◆ TASK REQUIREMENTS ◆
First find the line containing "TFT pin RES: TX -> 12" in the data, then set it down exactly along with every line after it, through the last.

◆ PROVIDED INFORMATION ◆
----------------------------------------

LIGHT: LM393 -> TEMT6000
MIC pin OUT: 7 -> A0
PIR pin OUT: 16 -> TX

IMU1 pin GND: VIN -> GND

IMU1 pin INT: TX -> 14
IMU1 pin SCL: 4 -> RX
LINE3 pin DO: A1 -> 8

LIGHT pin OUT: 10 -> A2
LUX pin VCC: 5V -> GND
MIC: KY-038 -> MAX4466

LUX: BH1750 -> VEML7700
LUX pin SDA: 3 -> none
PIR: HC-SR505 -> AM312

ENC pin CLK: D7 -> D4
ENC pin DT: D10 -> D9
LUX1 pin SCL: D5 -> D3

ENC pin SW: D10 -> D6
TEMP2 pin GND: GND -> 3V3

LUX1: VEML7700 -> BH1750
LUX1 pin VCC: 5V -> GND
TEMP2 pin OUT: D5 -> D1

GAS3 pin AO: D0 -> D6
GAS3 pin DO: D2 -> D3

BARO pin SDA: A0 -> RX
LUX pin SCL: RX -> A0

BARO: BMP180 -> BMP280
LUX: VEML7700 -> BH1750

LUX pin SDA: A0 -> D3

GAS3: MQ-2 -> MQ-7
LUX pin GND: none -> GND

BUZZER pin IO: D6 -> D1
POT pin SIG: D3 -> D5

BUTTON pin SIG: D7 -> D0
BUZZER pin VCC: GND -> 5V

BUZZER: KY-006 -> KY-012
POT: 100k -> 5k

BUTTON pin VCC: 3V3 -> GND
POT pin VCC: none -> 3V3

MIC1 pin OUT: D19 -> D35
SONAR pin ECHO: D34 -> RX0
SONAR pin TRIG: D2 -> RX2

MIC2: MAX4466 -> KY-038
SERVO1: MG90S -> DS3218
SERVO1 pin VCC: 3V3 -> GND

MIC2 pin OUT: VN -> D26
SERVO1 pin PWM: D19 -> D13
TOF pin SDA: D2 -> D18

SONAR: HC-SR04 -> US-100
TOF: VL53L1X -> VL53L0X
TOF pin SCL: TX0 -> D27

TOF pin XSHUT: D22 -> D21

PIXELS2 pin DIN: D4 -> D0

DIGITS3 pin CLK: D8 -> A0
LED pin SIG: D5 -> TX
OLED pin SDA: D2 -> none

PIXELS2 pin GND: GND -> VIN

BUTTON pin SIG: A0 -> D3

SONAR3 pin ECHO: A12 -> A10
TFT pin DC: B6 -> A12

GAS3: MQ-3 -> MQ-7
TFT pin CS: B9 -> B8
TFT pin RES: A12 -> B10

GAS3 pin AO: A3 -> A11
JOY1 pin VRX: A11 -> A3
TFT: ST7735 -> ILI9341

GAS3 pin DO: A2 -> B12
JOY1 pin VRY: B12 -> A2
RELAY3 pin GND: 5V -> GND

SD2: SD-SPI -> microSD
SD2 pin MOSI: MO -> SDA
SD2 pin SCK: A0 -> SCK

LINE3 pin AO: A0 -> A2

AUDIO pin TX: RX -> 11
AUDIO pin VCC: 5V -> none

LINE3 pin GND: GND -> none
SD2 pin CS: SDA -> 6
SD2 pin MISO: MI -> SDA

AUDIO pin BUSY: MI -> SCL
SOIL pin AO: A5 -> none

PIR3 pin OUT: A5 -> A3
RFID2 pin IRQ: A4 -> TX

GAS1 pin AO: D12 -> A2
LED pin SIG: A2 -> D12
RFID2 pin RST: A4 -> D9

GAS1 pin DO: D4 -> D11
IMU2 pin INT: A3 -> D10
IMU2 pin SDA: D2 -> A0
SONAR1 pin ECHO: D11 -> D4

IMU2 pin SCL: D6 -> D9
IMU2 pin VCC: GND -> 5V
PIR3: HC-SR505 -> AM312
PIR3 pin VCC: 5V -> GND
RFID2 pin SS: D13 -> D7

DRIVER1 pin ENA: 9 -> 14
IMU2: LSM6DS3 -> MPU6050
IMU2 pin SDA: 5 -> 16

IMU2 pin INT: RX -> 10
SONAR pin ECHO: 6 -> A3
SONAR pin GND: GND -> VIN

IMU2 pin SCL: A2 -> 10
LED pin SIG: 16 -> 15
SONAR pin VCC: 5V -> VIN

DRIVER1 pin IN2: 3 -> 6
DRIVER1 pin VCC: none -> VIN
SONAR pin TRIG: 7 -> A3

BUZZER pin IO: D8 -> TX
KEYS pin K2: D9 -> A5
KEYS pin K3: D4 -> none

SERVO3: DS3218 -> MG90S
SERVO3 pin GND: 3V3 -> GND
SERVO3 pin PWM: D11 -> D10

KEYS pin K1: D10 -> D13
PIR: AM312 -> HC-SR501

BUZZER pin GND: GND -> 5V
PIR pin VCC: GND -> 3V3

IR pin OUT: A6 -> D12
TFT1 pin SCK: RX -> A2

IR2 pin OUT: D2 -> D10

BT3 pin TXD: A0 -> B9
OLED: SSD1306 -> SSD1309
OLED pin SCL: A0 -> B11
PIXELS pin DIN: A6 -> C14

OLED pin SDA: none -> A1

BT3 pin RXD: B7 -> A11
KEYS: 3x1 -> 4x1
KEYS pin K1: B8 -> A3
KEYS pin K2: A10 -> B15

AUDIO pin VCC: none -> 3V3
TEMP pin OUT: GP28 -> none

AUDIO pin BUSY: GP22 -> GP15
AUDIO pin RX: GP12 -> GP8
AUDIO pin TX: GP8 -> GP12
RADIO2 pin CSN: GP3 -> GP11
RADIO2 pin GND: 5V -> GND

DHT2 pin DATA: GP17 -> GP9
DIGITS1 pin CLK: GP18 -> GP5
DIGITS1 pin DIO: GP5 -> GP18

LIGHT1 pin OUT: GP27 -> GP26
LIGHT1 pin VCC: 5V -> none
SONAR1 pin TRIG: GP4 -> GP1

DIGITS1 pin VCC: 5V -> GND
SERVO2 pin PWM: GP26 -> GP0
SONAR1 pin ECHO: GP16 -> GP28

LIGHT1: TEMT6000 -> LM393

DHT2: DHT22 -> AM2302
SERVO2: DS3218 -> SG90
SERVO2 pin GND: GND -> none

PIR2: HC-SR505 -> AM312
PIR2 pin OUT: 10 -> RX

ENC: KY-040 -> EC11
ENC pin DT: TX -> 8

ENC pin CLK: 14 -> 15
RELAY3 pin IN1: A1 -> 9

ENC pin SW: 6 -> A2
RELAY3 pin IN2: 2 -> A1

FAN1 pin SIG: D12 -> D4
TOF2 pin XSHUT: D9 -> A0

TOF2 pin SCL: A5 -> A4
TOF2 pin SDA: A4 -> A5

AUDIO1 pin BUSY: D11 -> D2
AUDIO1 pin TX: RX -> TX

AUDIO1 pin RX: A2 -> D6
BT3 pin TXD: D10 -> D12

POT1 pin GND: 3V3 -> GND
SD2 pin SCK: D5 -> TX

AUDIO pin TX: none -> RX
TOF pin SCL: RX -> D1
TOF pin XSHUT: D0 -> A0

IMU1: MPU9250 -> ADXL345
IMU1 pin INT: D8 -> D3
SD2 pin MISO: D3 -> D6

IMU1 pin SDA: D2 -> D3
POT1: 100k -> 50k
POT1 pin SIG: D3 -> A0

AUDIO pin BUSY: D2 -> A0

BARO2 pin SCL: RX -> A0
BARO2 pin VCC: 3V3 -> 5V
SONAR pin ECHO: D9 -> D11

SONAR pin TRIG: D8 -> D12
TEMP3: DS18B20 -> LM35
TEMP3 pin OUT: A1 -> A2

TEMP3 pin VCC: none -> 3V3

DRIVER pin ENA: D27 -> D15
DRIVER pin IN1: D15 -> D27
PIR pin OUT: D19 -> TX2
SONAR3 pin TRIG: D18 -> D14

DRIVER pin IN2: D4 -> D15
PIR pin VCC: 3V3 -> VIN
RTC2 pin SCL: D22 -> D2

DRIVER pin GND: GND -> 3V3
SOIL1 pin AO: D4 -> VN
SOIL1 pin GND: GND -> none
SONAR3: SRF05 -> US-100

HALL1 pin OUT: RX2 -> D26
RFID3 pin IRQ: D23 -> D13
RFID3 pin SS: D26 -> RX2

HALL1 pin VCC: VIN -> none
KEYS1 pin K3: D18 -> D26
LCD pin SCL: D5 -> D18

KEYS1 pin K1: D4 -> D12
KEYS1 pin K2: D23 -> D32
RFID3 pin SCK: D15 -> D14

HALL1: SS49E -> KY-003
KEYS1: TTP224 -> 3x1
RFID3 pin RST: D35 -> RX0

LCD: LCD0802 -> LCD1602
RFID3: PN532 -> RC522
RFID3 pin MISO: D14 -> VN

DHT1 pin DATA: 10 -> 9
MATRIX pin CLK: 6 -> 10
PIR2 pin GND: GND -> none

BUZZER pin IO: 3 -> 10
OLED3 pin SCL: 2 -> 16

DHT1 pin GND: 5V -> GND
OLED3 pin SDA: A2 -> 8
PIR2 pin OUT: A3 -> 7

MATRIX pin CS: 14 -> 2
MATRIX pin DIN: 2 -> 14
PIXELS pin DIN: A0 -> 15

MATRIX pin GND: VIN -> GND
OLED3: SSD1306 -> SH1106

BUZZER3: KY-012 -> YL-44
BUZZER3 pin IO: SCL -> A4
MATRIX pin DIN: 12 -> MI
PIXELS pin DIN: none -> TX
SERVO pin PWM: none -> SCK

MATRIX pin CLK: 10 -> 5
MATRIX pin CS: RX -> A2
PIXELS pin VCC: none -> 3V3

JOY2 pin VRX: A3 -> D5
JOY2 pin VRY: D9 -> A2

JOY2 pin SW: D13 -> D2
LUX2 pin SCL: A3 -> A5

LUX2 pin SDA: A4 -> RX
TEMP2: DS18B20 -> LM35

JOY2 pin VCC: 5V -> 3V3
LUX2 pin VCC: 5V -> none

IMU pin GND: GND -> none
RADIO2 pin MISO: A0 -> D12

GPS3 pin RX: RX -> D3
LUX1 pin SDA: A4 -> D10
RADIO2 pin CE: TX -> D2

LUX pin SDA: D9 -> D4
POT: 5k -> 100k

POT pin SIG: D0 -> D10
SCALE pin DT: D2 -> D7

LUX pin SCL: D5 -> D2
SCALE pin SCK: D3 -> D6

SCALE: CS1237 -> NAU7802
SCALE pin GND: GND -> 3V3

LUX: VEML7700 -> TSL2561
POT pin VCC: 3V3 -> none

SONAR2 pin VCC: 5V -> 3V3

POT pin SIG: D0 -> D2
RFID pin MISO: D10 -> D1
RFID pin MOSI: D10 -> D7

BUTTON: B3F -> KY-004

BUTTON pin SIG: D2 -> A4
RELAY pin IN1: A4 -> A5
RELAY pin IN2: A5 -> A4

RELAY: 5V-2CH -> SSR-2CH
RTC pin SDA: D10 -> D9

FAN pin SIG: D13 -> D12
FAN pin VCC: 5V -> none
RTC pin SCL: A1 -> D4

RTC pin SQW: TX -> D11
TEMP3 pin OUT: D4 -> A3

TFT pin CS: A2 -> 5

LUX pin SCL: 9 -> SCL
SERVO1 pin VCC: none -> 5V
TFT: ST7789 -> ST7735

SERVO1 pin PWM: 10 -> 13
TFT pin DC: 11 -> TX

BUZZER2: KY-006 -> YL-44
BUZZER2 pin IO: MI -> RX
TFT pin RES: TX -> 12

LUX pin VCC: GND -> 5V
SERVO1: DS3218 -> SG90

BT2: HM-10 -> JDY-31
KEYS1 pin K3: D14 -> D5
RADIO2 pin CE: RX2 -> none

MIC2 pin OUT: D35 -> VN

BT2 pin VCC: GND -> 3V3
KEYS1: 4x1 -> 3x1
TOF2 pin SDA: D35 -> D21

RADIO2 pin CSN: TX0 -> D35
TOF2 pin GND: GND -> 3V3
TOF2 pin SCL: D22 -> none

----------------------------------------

◆ EXPECTED ANSWER ◆
TFT pin RES: TX -> 12

LUX pin VCC: GND -> 5V
SERVO1: DS3218 -> SG90

BT2: HM-10 -> JDY-31
KEYS1 pin K3: D14 -> D5
RADIO2 pin CE: RX2 -> none

MIC2 pin OUT: D35 -> VN

BT2 pin VCC: GND -> 3V3
KEYS1: 4x1 -> 3x1
TOF2 pin SDA: D35 -> D21

RADIO2 pin CSN: TX0 -> D35
TOF2 pin GND: GND -> 3V3
TOF2 pin SCL: D22 -> none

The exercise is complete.